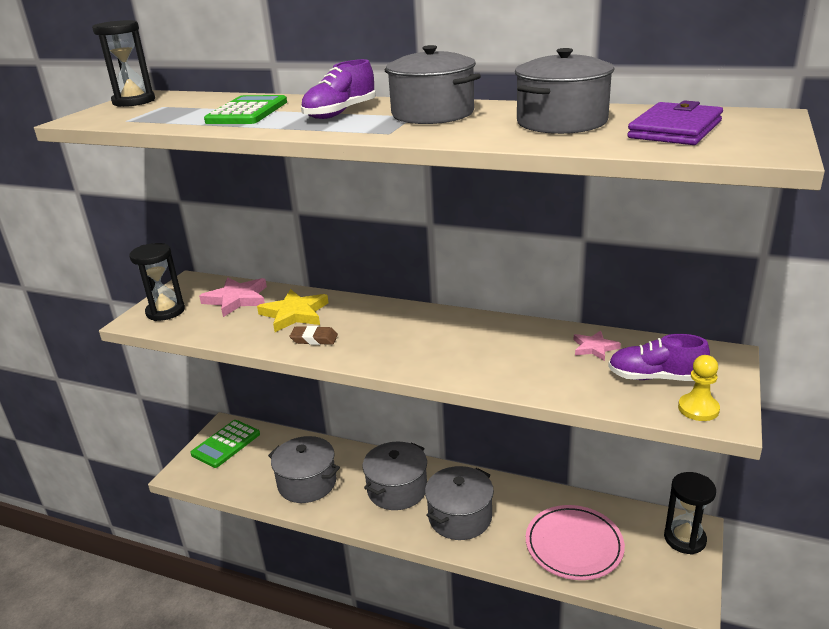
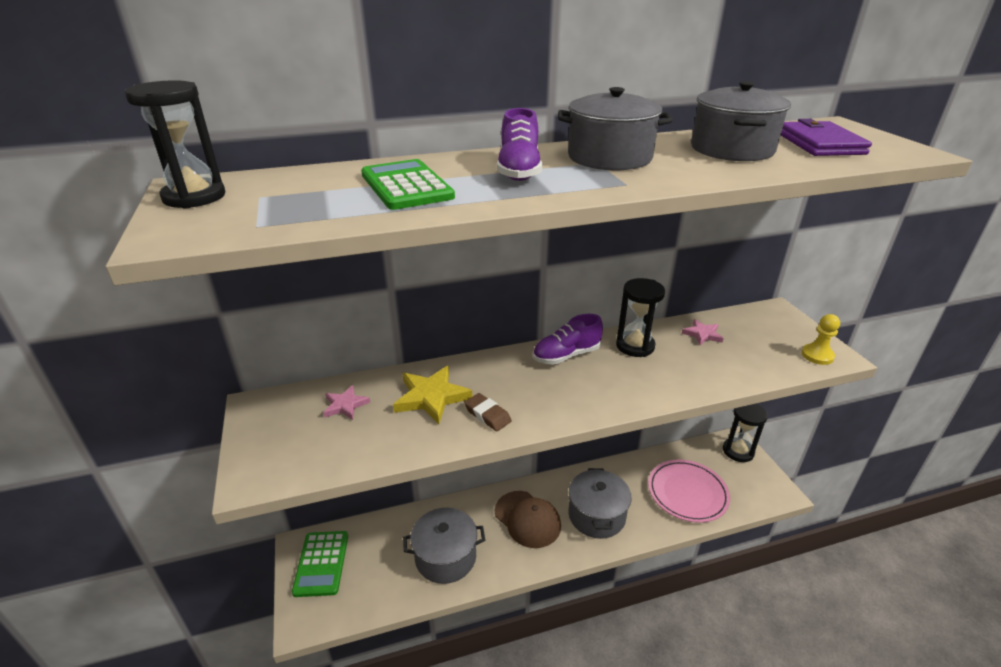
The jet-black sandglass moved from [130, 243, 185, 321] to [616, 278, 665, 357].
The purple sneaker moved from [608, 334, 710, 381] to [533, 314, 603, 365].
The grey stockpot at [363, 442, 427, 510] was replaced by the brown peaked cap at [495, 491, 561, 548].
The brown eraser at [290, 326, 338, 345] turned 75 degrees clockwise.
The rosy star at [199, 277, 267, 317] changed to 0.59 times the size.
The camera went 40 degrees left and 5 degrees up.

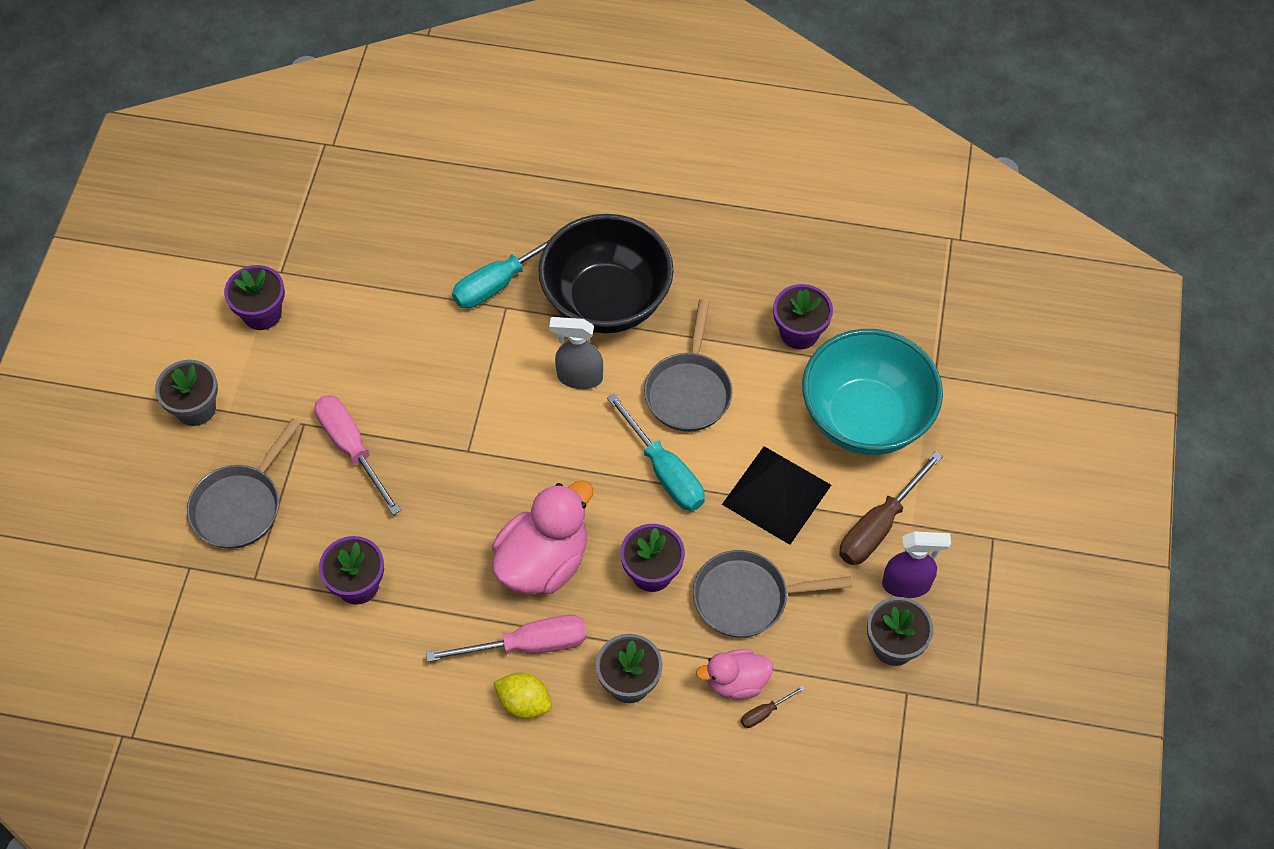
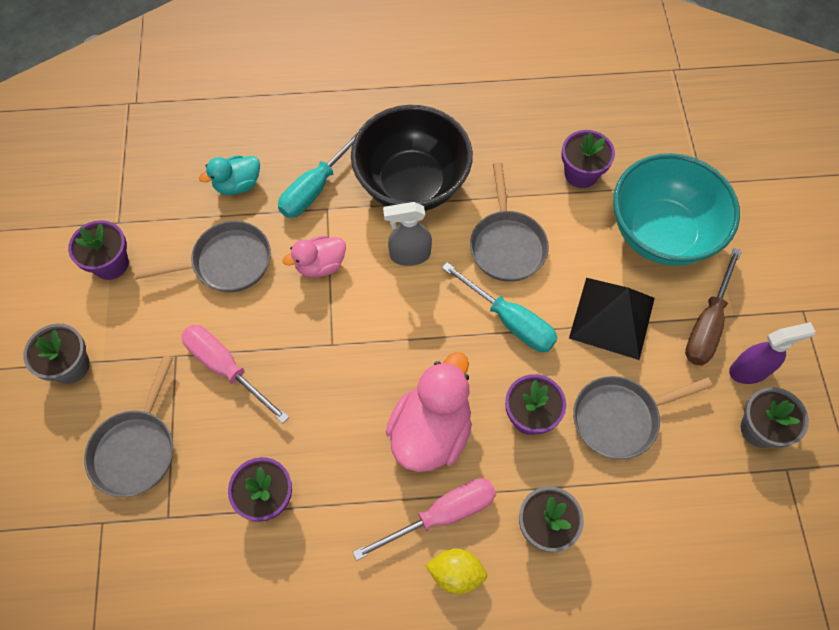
The brown screwdriver at [741, 686, 805, 728] disappeared.
The grey skillet at [134, 221, 271, 292] appeared.
The teal toy duck at [199, 155, 260, 195] appeared.
The rosy toy duck moved from [696, 649, 773, 700] to [283, 236, 346, 278].
The camera went 15 degrees left and 5 degrees up.

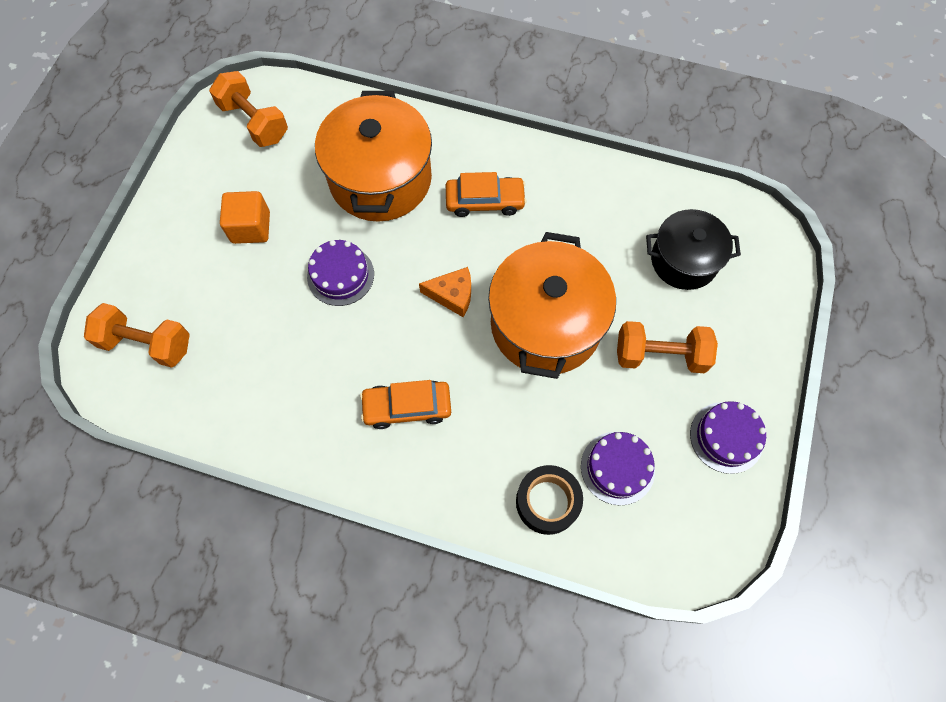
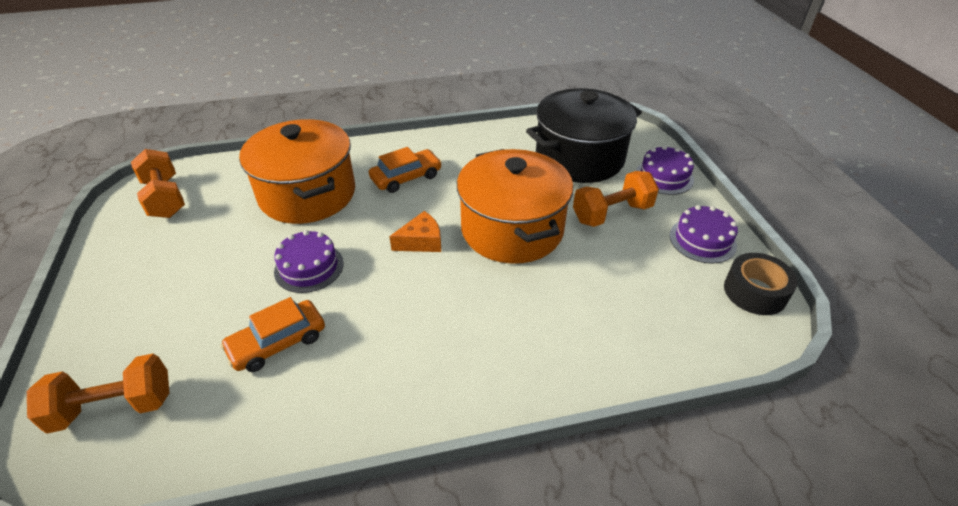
The orange cube at [220, 191, 270, 244] disappeared.
The orange toy car moved from [360, 380, 451, 429] to [220, 297, 325, 372].
The jet-black sticky tape moved from [516, 465, 583, 535] to [724, 253, 798, 315].
The purple cake moved from [581, 432, 655, 505] to [636, 145, 694, 195].
The orange dumbbell at [209, 71, 288, 147] turned 45 degrees clockwise.
The jet-black stockpot at [646, 209, 741, 290] changed to 1.59 times the size.
The camera went 30 degrees left and 25 degrees down.

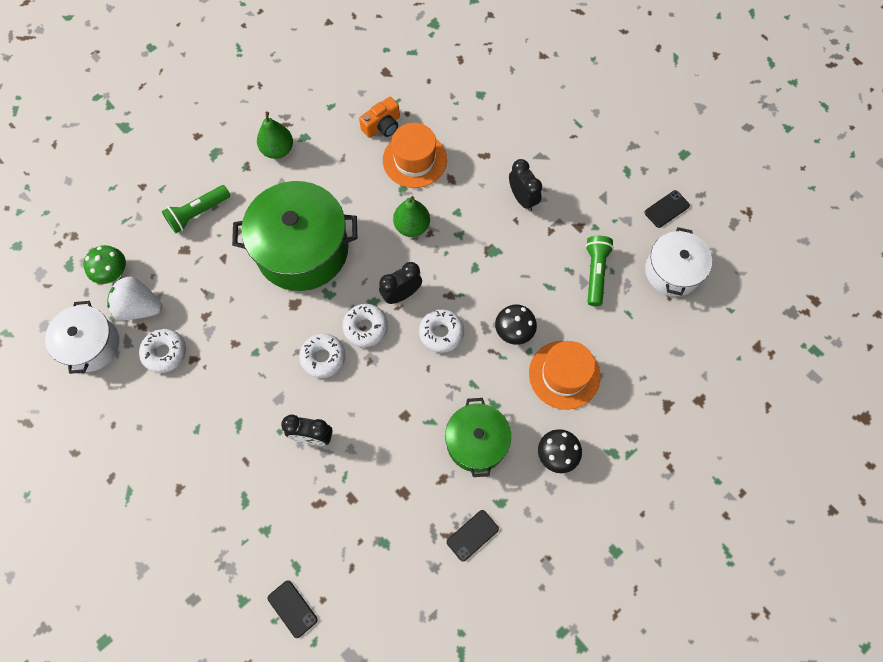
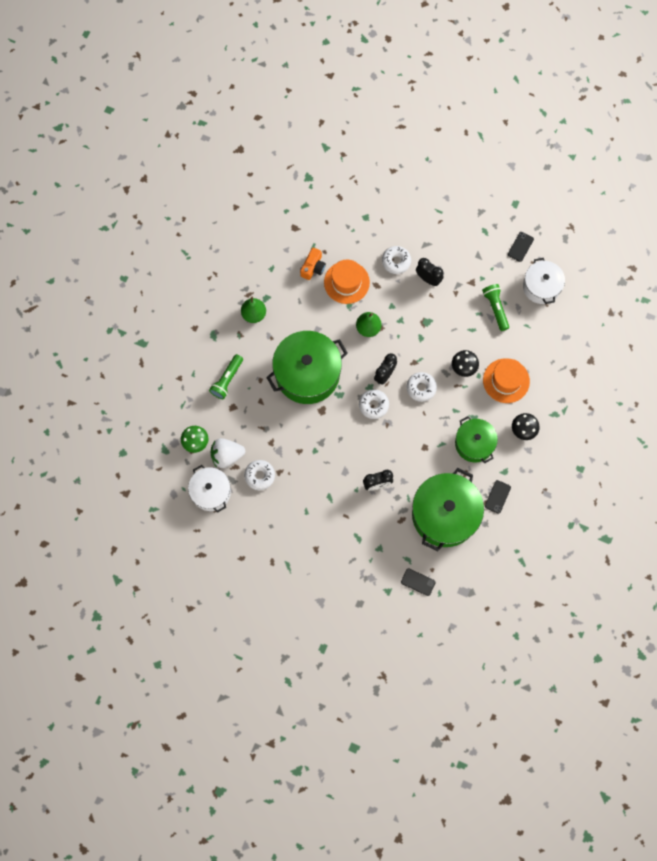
The green stockpot at [412, 468, 484, 551] appeared.
The snow-white donut moved from [299, 333, 345, 378] to [382, 246, 411, 274].
The camera went 25 degrees left and 5 degrees up.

◇ ◇ ◇ ◇ ◇ ◇ ◇

* [What is expected]:
The answer must be an exact copy of the lines from the start of the records above through the line containing "The brown eraser", with no pictures in it.

* [Exercise response]:
The jet-black sandglass moved from [130, 243, 185, 321] to [616, 278, 665, 357].
The purple sneaker moved from [608, 334, 710, 381] to [533, 314, 603, 365].
The grey stockpot at [363, 442, 427, 510] was replaced by the brown peaked cap at [495, 491, 561, 548].
The brown eraser at [290, 326, 338, 345] turned 75 degrees clockwise.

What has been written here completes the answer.